_Stored items from a collection_
=== Begin Enclosure ===
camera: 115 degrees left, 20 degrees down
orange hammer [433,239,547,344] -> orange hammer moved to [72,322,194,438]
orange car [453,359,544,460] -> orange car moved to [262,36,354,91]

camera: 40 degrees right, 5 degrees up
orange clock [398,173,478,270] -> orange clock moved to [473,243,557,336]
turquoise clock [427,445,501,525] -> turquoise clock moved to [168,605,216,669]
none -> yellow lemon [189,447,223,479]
=== End Enclosure ===
=== Begin Enclosure ===
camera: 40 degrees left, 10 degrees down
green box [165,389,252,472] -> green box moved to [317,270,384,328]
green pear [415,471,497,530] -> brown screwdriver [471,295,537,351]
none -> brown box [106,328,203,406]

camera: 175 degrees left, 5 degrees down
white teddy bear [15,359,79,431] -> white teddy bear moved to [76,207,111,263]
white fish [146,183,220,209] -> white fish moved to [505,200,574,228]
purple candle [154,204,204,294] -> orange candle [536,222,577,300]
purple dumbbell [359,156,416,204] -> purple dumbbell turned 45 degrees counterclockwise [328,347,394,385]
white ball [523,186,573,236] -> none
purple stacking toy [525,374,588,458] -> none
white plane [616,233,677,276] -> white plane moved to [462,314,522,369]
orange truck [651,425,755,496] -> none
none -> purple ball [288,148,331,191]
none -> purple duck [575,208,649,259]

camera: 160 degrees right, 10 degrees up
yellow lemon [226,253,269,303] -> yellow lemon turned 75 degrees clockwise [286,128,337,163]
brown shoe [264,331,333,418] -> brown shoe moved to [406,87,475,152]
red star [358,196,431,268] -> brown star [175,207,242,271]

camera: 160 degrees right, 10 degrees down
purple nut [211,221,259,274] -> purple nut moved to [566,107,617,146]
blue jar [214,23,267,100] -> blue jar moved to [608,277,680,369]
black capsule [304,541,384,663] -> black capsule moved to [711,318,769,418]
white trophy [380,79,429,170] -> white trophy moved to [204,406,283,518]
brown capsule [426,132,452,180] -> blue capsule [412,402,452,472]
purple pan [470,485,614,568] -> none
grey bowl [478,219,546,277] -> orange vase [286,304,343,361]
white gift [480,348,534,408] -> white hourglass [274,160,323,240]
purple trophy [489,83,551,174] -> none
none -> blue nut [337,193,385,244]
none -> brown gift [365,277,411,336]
=== End Enclosure ===
_Your objective_
Using the entries above, output exactly the lines between the line holding "yellow lemon [226,253,269,303]" and the line holding "camera: 160 degrees right, 10 degrees down", end lines included, and nothing more.

_Task result_
yellow lemon [226,253,269,303] -> yellow lemon turned 75 degrees clockwise [286,128,337,163]
brown shoe [264,331,333,418] -> brown shoe moved to [406,87,475,152]
red star [358,196,431,268] -> brown star [175,207,242,271]

camera: 160 degrees right, 10 degrees down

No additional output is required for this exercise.